What the task asks
How many lines below contain the word "rolling"? Answer with that number alone.

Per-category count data
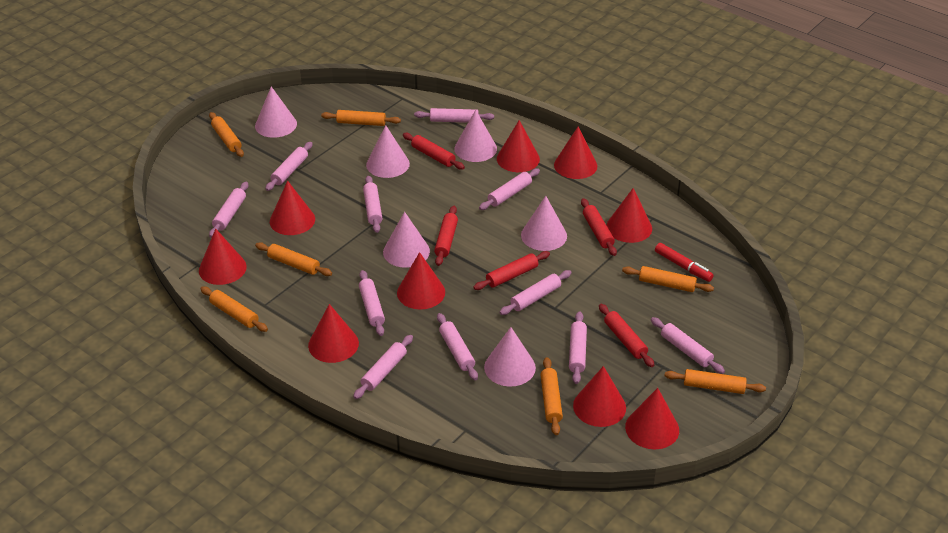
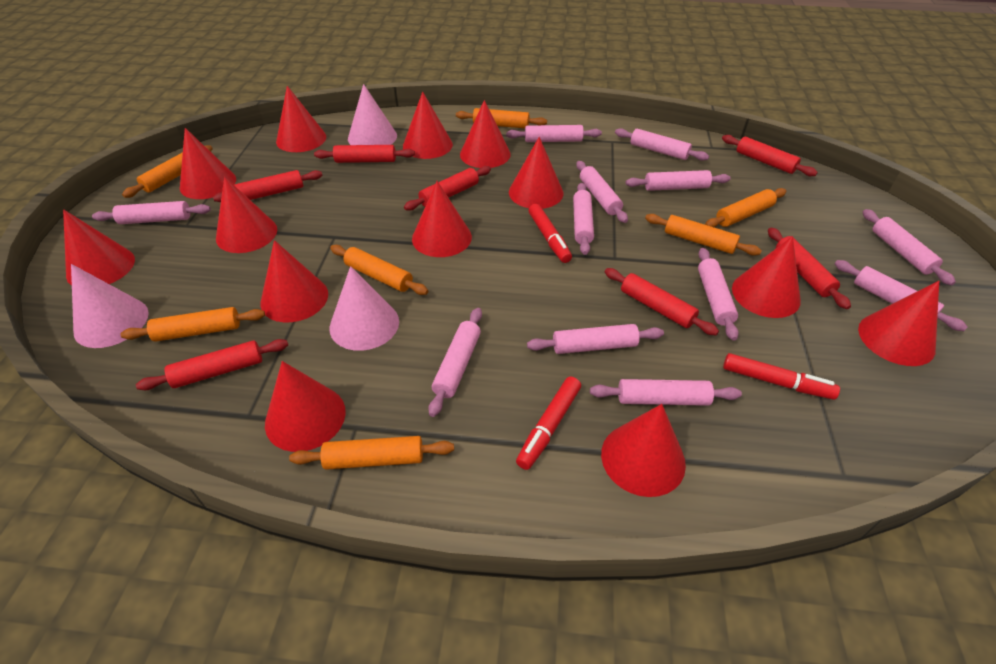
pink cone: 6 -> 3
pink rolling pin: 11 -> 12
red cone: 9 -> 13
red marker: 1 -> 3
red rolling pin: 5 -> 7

Completed exercise
2